Segment Start: DATASET RECORDS

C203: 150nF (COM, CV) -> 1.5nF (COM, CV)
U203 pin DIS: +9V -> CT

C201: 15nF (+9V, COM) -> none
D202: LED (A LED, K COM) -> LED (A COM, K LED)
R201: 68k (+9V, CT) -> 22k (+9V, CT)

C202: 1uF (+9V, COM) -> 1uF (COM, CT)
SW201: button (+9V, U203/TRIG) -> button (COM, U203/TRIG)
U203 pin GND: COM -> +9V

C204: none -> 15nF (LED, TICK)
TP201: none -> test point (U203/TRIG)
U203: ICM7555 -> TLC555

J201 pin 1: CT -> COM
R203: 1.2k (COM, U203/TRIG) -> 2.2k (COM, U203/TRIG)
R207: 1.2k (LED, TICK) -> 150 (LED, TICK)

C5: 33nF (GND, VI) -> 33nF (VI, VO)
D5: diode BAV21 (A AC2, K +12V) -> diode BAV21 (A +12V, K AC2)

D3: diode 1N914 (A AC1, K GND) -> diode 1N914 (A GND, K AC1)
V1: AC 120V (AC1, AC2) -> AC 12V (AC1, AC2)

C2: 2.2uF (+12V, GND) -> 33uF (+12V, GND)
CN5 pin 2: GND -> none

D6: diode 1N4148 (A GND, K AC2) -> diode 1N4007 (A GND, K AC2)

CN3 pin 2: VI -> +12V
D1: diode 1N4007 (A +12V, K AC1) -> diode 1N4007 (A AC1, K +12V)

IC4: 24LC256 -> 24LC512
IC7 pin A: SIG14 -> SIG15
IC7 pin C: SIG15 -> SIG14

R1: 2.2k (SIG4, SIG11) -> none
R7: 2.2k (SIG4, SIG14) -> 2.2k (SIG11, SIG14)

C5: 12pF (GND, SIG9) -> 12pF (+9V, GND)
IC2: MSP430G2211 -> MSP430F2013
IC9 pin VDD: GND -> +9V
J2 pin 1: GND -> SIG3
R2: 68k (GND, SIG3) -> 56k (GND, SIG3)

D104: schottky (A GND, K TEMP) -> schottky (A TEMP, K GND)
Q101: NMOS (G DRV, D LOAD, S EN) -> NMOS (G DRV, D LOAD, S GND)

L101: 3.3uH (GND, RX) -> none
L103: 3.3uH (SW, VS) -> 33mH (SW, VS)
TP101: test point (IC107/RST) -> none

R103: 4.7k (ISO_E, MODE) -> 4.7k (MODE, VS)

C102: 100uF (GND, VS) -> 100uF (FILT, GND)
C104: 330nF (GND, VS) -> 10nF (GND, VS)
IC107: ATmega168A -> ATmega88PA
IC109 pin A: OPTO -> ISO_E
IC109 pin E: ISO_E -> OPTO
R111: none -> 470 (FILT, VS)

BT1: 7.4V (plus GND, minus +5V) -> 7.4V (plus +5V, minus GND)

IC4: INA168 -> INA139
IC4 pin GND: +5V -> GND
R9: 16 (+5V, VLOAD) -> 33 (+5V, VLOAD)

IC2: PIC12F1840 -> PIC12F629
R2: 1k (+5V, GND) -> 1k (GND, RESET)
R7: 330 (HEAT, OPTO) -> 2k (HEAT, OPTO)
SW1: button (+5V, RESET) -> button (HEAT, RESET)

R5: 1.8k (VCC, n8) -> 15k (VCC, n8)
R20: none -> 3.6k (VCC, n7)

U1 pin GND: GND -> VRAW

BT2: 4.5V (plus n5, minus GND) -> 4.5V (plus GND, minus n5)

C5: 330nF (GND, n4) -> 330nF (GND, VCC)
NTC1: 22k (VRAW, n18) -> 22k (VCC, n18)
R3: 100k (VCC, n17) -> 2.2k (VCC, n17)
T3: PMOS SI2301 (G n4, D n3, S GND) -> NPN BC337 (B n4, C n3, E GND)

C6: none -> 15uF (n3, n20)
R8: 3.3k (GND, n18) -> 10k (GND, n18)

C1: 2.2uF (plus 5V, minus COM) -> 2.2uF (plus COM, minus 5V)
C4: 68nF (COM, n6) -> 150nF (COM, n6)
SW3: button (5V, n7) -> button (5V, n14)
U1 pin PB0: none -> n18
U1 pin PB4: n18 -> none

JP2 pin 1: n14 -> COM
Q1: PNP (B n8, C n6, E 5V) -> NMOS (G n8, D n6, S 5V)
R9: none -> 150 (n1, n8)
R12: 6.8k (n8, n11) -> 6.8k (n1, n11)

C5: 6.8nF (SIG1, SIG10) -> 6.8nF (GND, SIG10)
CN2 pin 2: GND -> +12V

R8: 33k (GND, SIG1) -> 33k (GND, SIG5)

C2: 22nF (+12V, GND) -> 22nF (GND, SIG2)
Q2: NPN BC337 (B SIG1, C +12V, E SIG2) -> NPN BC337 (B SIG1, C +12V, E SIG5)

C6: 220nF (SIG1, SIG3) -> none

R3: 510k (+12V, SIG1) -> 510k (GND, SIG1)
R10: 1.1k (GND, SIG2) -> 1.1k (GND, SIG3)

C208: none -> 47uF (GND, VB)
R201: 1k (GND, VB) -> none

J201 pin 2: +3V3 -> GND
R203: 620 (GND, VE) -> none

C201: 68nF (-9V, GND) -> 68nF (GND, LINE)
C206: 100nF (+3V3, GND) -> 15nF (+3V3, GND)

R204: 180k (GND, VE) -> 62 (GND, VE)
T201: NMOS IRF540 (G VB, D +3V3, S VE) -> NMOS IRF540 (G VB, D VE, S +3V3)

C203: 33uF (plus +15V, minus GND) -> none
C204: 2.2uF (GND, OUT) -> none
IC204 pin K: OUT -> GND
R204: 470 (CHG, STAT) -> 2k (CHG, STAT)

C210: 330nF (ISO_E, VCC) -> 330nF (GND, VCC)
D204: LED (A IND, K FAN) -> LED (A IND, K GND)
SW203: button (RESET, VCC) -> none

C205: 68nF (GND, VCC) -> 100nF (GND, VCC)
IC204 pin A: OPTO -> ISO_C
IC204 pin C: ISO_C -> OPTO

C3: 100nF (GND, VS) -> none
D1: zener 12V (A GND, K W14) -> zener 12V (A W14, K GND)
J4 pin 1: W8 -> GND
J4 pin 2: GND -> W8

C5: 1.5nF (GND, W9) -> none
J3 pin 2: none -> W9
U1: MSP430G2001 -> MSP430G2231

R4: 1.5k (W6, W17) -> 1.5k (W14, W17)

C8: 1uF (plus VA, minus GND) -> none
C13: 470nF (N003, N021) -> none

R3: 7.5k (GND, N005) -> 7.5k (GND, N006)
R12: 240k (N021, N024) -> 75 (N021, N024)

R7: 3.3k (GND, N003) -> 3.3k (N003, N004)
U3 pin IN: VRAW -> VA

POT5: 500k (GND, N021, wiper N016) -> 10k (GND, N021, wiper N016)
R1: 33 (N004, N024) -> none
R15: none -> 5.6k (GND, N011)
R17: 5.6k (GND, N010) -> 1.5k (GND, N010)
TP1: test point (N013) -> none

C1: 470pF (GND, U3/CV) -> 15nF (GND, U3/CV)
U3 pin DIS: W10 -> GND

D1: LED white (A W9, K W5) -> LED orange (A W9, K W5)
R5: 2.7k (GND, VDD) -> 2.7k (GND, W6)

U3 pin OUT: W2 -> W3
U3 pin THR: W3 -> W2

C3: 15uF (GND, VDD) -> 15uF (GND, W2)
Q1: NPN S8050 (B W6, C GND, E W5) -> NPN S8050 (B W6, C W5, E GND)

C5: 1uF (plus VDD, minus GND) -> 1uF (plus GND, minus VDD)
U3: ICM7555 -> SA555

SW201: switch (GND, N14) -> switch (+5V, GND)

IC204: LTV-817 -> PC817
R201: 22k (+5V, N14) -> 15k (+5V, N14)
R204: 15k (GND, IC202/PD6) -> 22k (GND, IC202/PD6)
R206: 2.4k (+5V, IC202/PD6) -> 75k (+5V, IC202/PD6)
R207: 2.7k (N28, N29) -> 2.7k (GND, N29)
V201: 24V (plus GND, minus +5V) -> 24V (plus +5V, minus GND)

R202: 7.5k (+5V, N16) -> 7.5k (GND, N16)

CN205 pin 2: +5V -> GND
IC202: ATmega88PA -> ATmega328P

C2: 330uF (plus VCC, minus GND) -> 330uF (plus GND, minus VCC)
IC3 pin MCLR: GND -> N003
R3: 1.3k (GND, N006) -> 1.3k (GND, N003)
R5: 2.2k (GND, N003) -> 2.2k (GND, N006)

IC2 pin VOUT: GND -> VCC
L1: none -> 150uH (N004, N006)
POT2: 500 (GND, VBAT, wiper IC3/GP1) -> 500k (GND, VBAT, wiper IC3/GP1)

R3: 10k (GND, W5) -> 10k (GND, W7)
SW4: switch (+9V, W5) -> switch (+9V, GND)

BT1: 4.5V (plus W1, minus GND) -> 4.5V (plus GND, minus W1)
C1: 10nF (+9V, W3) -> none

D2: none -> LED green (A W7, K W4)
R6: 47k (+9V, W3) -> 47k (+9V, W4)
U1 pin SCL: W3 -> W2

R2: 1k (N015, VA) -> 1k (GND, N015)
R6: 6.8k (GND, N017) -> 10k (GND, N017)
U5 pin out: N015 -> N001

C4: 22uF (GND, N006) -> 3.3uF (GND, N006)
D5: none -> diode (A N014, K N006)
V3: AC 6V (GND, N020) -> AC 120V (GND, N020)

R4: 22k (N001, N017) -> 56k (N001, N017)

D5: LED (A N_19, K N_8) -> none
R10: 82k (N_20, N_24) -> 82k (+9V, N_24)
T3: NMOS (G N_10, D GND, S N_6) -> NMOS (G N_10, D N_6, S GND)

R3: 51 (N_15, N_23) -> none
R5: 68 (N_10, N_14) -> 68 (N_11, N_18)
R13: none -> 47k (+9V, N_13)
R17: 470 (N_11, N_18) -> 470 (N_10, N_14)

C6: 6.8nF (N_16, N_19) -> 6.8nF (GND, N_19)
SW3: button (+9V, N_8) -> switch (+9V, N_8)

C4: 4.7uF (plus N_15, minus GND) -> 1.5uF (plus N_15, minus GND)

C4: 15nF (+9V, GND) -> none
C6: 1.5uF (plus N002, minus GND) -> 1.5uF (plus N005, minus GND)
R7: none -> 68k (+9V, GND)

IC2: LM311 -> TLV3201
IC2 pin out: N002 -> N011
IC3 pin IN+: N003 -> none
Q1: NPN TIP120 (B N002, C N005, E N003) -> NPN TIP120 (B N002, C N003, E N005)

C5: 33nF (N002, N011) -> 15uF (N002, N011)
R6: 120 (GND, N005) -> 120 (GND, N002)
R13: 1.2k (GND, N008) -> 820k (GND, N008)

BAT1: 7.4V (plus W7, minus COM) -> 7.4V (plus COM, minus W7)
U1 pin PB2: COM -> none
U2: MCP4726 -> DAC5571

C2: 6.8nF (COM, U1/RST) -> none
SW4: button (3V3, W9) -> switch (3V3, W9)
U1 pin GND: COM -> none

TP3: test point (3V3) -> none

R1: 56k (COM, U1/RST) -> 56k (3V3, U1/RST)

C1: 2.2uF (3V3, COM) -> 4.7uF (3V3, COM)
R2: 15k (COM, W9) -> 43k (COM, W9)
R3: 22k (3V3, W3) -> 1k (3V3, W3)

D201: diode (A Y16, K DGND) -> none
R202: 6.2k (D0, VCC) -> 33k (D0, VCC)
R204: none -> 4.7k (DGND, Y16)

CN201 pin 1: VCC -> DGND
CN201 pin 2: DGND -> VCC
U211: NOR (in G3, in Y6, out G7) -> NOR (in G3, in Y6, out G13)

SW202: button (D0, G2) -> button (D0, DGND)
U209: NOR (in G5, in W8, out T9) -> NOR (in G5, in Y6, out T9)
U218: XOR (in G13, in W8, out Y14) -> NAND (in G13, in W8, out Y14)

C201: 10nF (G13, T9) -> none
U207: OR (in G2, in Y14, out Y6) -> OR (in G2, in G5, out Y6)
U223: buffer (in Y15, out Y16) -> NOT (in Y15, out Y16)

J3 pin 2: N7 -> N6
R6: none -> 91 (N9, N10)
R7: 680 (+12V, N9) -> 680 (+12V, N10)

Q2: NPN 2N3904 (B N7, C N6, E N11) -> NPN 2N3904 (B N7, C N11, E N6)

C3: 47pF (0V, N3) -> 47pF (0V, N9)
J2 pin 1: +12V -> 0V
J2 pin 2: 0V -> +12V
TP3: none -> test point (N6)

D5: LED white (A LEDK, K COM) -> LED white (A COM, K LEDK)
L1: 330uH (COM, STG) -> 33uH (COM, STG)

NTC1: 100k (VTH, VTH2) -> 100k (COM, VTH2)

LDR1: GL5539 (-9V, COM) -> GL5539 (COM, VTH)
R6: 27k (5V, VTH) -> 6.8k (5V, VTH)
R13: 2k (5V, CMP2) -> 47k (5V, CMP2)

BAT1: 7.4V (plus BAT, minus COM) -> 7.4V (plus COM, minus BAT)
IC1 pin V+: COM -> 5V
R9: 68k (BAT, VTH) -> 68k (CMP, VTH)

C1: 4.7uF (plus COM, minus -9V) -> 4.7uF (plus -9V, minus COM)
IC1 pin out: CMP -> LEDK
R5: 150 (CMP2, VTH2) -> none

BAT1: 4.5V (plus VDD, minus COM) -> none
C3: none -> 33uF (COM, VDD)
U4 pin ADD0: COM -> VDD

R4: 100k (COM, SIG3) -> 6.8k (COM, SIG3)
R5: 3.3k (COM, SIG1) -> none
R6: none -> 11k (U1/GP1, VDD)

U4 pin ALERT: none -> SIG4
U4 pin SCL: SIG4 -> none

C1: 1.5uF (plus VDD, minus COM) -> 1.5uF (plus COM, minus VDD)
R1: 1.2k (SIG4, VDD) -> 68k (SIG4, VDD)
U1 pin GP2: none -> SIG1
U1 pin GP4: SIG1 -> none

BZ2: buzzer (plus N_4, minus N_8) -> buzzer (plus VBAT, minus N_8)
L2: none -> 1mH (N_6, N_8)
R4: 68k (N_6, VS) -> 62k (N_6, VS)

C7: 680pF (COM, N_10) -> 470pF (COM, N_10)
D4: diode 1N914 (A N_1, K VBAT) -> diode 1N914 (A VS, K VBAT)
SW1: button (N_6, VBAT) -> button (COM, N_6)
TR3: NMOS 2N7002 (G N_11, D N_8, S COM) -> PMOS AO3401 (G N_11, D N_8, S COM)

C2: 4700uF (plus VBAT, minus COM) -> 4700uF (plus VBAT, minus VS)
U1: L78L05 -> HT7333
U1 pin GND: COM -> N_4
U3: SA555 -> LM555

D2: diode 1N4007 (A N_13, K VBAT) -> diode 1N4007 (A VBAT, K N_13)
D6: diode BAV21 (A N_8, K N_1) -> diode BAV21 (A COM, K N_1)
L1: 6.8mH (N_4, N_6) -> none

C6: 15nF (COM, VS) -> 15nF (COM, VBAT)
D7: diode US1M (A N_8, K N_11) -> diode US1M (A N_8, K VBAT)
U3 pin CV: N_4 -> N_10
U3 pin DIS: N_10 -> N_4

Segment End: DATASET RECORDS

■ **WHAT TO WORK ON**
Where a line of the records above holds the word "point", copy that line.

■ **REPLY**
TP201: none -> test point (U203/TRIG)
TP101: test point (IC107/RST) -> none
TP1: test point (N013) -> none
TP3: test point (3V3) -> none
TP3: none -> test point (N6)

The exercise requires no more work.